Start at the line in the entries below that contains "C6: 1uF (OUT, SPK)", stop at the line that contains "R111: 36k (N2, N3) -> 36k (N10, N32)", and output exactly the lines in that span, both ends included.
"""
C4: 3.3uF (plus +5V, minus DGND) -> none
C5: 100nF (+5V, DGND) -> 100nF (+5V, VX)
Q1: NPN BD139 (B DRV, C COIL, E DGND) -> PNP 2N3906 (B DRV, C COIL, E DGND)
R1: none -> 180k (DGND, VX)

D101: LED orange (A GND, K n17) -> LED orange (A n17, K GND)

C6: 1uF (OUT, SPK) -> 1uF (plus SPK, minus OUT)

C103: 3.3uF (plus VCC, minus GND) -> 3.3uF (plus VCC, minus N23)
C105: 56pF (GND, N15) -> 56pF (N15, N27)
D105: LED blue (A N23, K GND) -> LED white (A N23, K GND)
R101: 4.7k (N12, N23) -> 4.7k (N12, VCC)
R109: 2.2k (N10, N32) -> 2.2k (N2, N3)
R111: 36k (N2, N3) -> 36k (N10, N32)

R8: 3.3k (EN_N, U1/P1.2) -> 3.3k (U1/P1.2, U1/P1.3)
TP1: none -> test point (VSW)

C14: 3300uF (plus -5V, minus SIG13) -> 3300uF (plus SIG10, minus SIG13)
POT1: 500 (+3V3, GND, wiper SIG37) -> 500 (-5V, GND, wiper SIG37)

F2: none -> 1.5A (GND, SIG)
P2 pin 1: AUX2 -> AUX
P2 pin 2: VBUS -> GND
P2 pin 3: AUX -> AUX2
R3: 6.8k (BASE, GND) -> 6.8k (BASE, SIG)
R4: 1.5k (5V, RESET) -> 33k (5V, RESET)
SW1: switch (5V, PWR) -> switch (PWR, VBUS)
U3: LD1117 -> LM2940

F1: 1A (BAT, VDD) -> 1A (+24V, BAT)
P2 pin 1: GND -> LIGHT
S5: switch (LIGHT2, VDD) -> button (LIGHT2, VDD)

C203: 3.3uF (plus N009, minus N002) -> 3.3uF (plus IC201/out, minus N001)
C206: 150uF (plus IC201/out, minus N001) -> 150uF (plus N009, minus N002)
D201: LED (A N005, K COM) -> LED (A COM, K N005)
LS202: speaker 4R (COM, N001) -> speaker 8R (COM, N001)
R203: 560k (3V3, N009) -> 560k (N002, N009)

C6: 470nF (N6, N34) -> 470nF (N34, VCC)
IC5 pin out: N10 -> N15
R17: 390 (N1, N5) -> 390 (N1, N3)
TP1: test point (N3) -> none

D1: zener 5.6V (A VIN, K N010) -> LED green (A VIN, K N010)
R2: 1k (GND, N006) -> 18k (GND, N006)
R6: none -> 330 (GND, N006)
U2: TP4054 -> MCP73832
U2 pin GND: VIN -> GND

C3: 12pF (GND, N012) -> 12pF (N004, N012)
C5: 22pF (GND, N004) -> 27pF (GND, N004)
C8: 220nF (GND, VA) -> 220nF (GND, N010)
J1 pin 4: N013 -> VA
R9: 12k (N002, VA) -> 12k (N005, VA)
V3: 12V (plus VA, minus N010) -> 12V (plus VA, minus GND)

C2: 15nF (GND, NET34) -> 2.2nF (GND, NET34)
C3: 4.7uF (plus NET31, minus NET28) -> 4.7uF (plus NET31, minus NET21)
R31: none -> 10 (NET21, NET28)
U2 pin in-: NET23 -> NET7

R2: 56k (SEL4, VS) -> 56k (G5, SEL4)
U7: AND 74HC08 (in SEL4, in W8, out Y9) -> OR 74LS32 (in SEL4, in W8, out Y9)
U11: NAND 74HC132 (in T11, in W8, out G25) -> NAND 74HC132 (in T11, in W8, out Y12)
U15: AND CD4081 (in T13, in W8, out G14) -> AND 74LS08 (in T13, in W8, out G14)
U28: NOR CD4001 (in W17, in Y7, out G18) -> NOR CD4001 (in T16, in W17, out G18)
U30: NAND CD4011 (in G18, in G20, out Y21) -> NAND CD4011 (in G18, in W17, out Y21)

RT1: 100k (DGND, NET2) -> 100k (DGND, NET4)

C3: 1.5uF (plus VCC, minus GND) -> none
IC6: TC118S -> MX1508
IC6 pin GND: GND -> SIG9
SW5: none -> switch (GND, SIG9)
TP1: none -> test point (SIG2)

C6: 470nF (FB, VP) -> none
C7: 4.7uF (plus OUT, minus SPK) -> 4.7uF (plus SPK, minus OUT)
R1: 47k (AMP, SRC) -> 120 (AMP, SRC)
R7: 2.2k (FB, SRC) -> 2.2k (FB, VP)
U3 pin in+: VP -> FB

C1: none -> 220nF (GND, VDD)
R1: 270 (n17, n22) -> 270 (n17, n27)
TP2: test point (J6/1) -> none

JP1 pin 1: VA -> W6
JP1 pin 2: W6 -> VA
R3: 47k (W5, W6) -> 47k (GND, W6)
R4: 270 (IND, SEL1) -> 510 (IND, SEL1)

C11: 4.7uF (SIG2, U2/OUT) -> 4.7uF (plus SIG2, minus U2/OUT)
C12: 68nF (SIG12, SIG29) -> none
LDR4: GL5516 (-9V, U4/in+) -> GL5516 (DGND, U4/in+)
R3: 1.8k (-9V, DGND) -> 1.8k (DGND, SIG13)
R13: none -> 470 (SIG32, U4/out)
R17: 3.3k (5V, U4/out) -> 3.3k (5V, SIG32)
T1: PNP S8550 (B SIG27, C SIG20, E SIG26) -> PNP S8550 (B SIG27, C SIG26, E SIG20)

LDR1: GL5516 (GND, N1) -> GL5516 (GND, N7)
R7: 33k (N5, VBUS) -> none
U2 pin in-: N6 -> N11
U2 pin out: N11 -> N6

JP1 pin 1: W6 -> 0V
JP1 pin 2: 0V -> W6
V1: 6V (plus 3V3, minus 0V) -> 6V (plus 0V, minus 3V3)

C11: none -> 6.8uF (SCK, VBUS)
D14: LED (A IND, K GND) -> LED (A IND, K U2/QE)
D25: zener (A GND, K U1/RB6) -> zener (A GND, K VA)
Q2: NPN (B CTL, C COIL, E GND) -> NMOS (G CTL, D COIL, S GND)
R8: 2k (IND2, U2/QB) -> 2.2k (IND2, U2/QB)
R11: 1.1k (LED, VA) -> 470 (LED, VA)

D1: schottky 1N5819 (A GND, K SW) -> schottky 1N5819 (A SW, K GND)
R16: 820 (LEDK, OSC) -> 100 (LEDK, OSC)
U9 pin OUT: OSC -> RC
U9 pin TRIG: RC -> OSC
"""
■ Result of the exercise ■
C6: 1uF (OUT, SPK) -> 1uF (plus SPK, minus OUT)

C103: 3.3uF (plus VCC, minus GND) -> 3.3uF (plus VCC, minus N23)
C105: 56pF (GND, N15) -> 56pF (N15, N27)
D105: LED blue (A N23, K GND) -> LED white (A N23, K GND)
R101: 4.7k (N12, N23) -> 4.7k (N12, VCC)
R109: 2.2k (N10, N32) -> 2.2k (N2, N3)
R111: 36k (N2, N3) -> 36k (N10, N32)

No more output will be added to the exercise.